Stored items
----------------
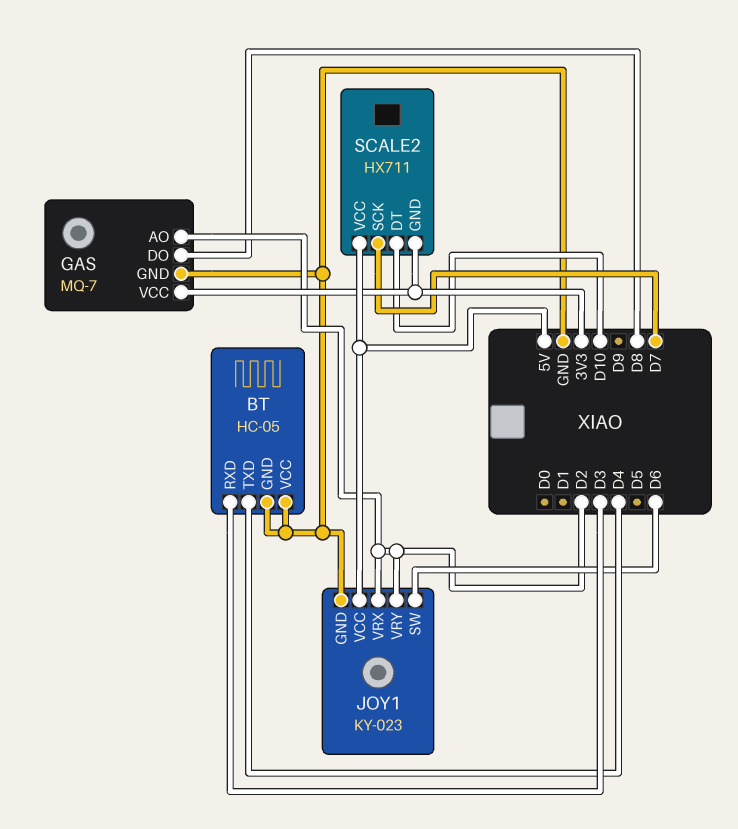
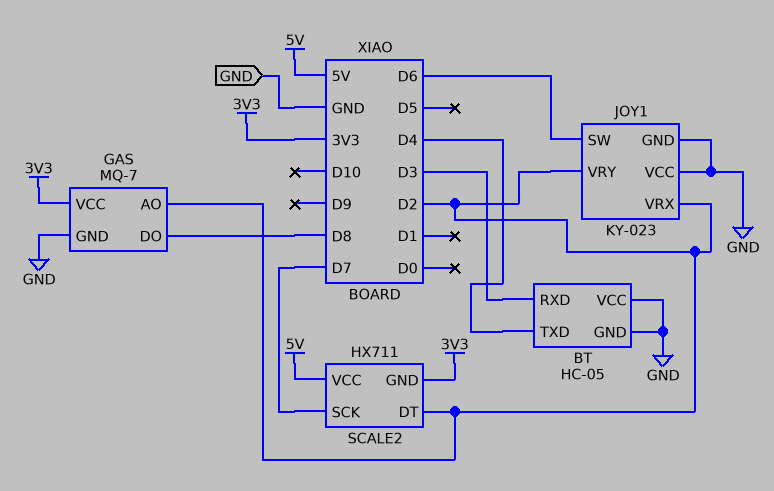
JOY1 pin VCC: 5V -> GND
SCALE2 pin DT: D10 -> D2

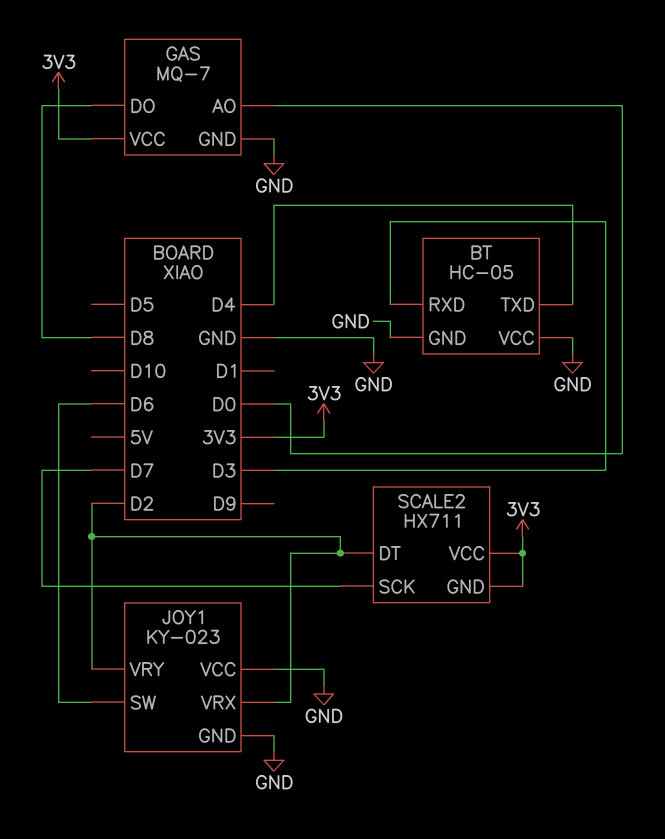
GAS pin AO: D2 -> D0
SCALE2 pin VCC: 5V -> 3V3

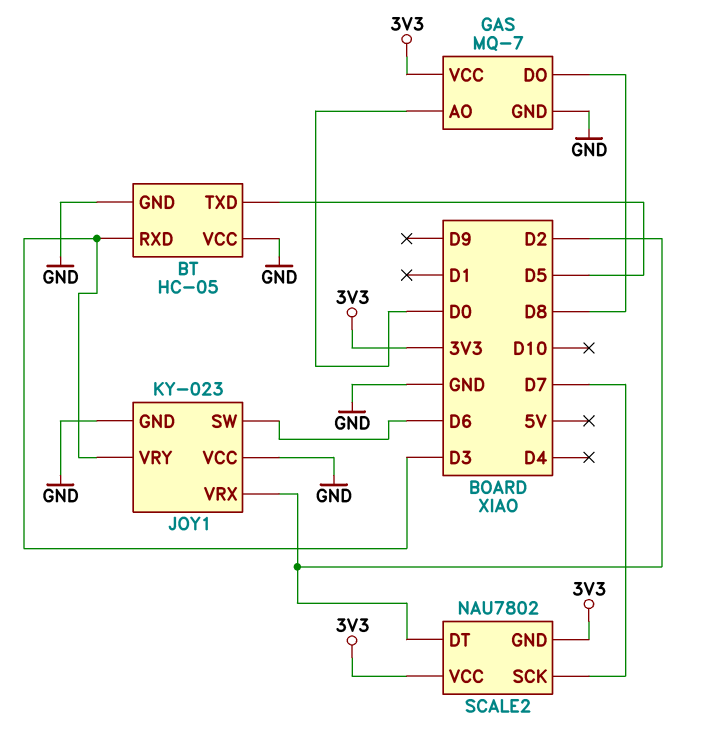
BT pin TXD: D4 -> D5
JOY1 pin VRY: D2 -> D3
SCALE2: HX711 -> NAU7802

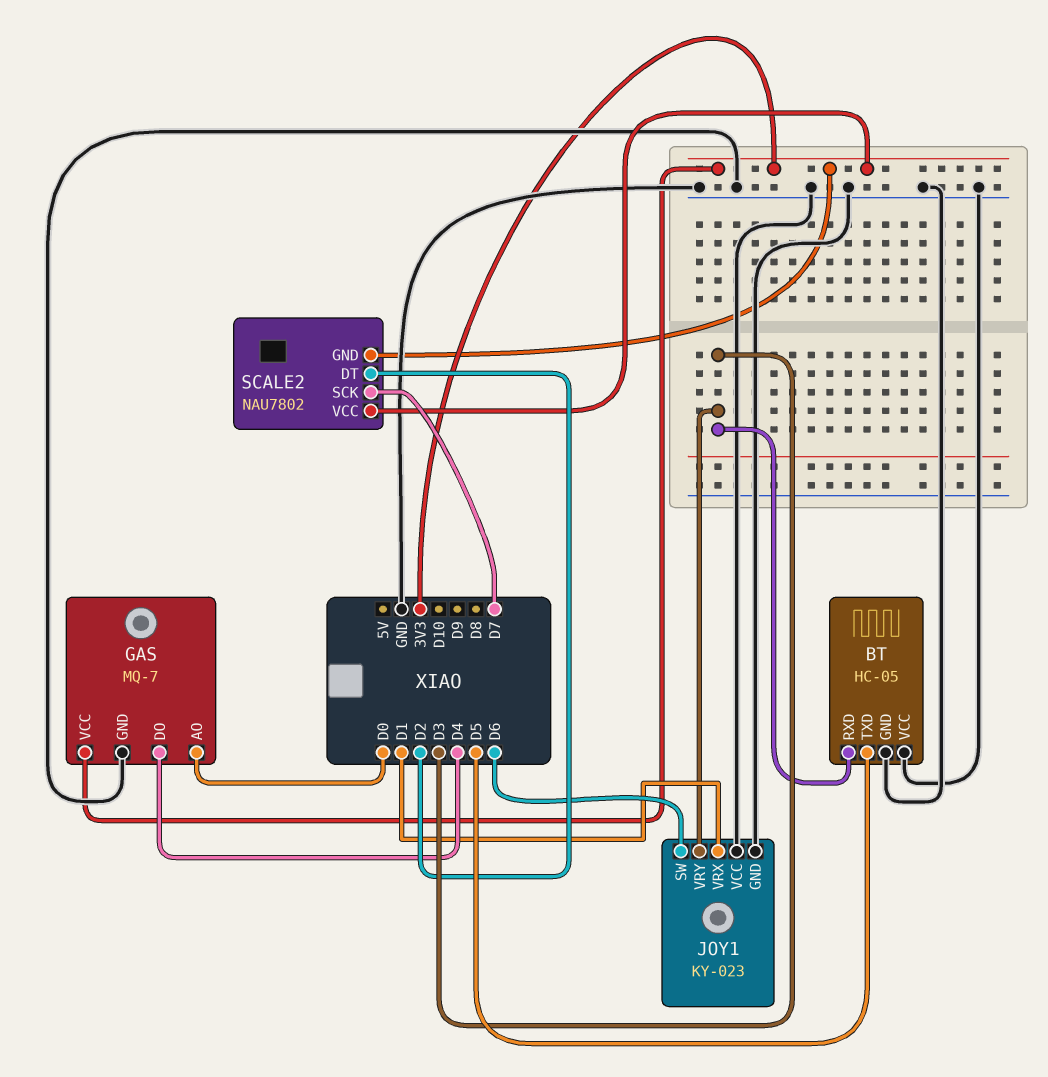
GAS pin DO: D8 -> D4
JOY1 pin VRX: D2 -> D1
----------------
• _What you have to do_: Leaving out the pictures, restate word for word the lines above from the one containing "BT pin TXD: D4 -> D5" through the end of the records, both ends included.

• _Your solution_:
BT pin TXD: D4 -> D5
JOY1 pin VRY: D2 -> D3
SCALE2: HX711 -> NAU7802

GAS pin DO: D8 -> D4
JOY1 pin VRX: D2 -> D1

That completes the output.